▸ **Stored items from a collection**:
···

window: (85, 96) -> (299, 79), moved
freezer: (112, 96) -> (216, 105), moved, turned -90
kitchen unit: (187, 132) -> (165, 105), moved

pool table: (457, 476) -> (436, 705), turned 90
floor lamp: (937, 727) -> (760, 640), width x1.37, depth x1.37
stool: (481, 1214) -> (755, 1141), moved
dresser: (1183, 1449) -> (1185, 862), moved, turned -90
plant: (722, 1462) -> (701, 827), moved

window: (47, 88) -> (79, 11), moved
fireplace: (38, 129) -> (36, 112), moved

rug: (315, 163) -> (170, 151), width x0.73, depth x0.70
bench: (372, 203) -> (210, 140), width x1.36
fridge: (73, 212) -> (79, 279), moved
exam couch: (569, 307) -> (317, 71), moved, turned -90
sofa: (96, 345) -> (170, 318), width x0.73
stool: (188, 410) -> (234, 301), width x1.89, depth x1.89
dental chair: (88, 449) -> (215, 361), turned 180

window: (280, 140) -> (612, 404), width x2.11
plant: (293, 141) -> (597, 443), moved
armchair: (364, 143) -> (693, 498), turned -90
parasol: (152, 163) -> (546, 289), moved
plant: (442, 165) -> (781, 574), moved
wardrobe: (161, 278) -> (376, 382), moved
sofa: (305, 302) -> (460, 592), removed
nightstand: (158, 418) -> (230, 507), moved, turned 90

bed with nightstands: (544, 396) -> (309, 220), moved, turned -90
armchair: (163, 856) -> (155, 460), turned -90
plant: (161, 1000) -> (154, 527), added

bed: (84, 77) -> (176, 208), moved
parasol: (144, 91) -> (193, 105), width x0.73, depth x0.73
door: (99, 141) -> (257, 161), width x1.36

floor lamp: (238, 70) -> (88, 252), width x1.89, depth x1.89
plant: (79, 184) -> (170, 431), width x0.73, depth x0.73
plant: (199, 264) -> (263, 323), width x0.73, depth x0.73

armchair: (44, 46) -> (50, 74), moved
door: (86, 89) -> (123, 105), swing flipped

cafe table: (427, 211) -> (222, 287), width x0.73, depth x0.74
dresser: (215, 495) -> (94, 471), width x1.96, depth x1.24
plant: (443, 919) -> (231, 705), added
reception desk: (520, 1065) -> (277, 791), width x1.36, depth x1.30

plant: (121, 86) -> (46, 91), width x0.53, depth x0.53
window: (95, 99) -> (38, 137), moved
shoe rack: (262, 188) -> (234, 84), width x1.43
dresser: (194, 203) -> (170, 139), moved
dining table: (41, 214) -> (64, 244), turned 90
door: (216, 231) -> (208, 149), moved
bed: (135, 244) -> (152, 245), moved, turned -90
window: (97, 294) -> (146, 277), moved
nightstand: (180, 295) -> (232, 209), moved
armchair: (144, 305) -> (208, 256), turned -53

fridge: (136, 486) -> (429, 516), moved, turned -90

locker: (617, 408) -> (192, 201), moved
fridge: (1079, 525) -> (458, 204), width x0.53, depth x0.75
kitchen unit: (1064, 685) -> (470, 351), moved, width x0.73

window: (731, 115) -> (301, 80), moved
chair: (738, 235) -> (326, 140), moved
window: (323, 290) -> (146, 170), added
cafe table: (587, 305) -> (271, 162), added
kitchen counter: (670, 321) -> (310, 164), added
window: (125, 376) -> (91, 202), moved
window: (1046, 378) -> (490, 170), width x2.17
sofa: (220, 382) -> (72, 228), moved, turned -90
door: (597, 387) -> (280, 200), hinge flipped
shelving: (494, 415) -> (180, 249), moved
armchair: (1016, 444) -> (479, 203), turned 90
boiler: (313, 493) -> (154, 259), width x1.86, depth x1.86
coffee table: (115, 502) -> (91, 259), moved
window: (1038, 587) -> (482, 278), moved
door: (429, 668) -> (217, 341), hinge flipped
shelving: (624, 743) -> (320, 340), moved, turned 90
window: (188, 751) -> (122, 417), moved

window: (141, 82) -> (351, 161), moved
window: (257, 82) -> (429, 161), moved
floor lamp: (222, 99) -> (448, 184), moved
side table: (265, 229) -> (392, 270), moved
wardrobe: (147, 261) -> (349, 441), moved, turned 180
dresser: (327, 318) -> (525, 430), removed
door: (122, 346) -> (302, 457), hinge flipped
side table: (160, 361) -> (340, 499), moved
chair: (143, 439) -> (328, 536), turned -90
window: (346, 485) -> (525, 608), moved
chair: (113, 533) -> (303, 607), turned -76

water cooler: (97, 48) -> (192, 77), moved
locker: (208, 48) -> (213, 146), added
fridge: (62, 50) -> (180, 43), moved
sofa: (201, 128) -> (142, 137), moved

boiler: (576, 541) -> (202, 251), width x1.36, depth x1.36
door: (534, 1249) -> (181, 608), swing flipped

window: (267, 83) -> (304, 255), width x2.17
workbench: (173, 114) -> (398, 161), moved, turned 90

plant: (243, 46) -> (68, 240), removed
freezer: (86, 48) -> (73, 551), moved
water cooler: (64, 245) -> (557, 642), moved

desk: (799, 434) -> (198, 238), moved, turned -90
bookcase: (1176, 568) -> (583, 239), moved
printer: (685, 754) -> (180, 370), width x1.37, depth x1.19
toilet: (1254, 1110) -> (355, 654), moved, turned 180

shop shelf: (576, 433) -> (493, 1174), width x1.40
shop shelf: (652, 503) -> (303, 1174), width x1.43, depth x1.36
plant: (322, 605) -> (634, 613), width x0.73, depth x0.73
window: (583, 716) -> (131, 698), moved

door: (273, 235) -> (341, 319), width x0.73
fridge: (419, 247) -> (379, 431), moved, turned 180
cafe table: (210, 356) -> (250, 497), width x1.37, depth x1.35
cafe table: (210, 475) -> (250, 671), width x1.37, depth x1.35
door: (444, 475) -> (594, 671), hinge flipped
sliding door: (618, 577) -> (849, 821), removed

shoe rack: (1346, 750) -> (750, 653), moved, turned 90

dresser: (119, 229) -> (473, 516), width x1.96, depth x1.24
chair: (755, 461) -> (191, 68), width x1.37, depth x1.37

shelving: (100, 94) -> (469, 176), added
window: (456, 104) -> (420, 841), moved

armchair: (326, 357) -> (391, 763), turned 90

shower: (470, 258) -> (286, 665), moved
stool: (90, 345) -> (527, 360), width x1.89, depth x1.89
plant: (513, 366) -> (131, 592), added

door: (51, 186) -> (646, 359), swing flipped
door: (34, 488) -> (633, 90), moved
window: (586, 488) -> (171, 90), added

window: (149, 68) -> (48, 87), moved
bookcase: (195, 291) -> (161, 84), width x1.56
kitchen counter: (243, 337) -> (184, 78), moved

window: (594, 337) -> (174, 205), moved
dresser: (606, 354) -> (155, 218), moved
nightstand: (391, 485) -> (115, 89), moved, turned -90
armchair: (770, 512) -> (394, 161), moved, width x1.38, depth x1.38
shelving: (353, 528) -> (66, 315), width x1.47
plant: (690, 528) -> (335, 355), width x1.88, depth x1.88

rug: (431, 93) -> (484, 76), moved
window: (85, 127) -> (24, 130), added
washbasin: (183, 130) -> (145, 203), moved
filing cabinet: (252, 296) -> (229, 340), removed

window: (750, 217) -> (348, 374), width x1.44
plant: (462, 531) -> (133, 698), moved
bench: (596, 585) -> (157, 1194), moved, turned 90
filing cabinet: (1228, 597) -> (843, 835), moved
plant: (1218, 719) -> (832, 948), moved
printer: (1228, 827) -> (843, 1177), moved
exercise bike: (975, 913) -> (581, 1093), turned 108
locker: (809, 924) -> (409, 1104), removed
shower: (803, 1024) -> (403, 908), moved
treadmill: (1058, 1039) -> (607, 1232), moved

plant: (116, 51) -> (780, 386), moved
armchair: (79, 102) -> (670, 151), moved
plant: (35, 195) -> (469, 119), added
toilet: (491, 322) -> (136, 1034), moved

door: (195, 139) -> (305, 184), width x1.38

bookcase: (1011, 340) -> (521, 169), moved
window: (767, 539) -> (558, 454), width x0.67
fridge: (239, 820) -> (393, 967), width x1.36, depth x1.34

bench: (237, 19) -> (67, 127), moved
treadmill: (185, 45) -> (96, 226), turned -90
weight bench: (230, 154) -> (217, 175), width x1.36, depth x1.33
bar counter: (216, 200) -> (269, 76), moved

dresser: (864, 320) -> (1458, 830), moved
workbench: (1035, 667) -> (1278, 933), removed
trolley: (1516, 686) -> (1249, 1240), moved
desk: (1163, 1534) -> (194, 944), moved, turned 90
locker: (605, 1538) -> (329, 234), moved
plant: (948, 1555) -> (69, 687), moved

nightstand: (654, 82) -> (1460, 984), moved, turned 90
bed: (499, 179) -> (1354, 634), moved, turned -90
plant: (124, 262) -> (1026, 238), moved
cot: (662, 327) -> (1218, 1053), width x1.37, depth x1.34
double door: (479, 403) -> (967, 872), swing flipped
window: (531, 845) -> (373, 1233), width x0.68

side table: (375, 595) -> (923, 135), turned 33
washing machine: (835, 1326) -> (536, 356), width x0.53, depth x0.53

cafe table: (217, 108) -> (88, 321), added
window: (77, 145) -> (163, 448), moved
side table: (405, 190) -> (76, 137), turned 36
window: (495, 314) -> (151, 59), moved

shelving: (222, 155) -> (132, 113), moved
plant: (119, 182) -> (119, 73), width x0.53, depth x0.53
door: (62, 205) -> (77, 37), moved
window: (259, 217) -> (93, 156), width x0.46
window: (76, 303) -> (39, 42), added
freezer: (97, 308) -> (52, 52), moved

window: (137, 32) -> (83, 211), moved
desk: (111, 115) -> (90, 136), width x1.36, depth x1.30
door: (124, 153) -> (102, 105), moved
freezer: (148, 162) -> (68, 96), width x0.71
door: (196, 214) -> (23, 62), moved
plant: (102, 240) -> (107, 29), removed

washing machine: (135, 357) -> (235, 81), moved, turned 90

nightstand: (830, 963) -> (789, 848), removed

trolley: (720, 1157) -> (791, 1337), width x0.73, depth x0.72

···

▸ **Problem details**:
With the first line being the one containing "bed with nightstands: (544, 396)" and the last line the one containing "reception desk: (520, 1065)", transcribe exactly the lines above that fall in that range.

▸ **Solution to the problem**:
bed with nightstands: (544, 396) -> (309, 220), moved, turned -90
armchair: (163, 856) -> (155, 460), turned -90
plant: (161, 1000) -> (154, 527), added

bed: (84, 77) -> (176, 208), moved
parasol: (144, 91) -> (193, 105), width x0.73, depth x0.73
door: (99, 141) -> (257, 161), width x1.36

floor lamp: (238, 70) -> (88, 252), width x1.89, depth x1.89
plant: (79, 184) -> (170, 431), width x0.73, depth x0.73
plant: (199, 264) -> (263, 323), width x0.73, depth x0.73

armchair: (44, 46) -> (50, 74), moved
door: (86, 89) -> (123, 105), swing flipped

cafe table: (427, 211) -> (222, 287), width x0.73, depth x0.74
dresser: (215, 495) -> (94, 471), width x1.96, depth x1.24
plant: (443, 919) -> (231, 705), added
reception desk: (520, 1065) -> (277, 791), width x1.36, depth x1.30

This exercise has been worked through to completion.